[Opening Provided data section]
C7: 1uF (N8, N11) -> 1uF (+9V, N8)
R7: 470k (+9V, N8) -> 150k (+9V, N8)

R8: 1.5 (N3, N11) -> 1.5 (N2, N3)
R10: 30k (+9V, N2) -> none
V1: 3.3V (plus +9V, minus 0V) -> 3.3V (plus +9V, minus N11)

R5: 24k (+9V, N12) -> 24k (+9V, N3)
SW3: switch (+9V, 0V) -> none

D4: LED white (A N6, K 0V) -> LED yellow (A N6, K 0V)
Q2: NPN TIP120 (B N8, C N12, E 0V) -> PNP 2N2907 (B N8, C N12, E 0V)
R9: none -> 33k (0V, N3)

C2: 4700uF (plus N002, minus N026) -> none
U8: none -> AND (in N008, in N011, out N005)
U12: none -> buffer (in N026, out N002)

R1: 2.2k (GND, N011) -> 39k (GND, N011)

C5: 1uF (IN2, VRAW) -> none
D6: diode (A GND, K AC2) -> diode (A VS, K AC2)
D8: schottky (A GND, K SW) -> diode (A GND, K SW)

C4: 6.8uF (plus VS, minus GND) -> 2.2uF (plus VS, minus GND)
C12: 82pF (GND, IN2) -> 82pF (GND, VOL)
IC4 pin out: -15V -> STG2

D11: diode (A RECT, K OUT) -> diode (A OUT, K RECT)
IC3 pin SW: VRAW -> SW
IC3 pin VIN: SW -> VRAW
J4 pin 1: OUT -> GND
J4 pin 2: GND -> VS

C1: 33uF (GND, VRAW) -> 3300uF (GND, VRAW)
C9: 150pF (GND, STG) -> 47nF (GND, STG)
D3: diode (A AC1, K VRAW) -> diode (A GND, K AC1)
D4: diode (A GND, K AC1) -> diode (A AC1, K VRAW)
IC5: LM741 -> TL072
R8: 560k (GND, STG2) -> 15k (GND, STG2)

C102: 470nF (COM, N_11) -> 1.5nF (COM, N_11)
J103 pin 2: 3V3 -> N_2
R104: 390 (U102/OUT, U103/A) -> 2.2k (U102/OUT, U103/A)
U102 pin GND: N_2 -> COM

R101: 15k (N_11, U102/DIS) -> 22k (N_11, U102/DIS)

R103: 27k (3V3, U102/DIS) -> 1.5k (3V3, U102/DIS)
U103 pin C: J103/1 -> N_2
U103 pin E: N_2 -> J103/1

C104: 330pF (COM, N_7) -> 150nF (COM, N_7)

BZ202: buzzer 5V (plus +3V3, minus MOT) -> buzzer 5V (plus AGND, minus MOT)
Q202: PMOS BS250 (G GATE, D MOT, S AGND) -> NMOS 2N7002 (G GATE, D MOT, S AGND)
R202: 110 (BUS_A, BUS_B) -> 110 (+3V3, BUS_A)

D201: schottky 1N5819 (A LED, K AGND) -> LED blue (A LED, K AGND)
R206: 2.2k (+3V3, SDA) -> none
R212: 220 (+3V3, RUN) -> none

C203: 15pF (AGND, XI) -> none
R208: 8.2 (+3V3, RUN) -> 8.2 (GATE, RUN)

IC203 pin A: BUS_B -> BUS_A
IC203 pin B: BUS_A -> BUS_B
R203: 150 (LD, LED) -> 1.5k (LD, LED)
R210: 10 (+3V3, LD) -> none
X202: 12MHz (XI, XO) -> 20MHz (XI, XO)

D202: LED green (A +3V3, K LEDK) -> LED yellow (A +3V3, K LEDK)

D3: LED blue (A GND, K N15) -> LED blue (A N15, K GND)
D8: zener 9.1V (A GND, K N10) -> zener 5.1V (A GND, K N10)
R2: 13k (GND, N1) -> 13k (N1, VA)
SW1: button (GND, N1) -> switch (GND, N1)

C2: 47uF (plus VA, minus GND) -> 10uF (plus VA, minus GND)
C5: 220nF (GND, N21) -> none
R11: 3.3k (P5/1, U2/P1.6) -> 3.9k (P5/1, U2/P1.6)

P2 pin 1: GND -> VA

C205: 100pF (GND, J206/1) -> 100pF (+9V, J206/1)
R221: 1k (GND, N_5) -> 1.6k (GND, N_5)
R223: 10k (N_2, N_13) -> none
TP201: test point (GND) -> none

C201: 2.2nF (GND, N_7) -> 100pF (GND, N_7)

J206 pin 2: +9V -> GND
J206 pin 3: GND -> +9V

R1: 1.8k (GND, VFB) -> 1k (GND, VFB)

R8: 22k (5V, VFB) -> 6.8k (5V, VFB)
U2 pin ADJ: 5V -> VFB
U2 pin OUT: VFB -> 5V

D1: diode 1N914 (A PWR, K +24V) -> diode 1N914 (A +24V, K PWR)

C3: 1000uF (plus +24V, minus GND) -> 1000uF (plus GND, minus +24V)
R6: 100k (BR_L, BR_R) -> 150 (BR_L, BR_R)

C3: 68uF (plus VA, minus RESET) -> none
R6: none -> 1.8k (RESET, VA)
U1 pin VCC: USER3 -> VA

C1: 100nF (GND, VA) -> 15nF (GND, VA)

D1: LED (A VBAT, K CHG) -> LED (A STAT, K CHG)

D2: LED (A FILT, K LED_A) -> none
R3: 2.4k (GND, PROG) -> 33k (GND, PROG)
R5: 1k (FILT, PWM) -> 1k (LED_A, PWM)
[Closing Provided data section]
**Your assignment:**
Among the lines above, repeat exactly those from the line with "C2: 47uF (plus" to the line with "C3: 68uF (plus VA, minus RESET) -> none", counting both ends.

**Your solution:**
C2: 47uF (plus VA, minus GND) -> 10uF (plus VA, minus GND)
C5: 220nF (GND, N21) -> none
R11: 3.3k (P5/1, U2/P1.6) -> 3.9k (P5/1, U2/P1.6)

P2 pin 1: GND -> VA

C205: 100pF (GND, J206/1) -> 100pF (+9V, J206/1)
R221: 1k (GND, N_5) -> 1.6k (GND, N_5)
R223: 10k (N_2, N_13) -> none
TP201: test point (GND) -> none

C201: 2.2nF (GND, N_7) -> 100pF (GND, N_7)

J206 pin 2: +9V -> GND
J206 pin 3: GND -> +9V

R1: 1.8k (GND, VFB) -> 1k (GND, VFB)

R8: 22k (5V, VFB) -> 6.8k (5V, VFB)
U2 pin ADJ: 5V -> VFB
U2 pin OUT: VFB -> 5V

D1: diode 1N914 (A PWR, K +24V) -> diode 1N914 (A +24V, K PWR)

C3: 1000uF (plus +24V, minus GND) -> 1000uF (plus GND, minus +24V)
R6: 100k (BR_L, BR_R) -> 150 (BR_L, BR_R)

C3: 68uF (plus VA, minus RESET) -> none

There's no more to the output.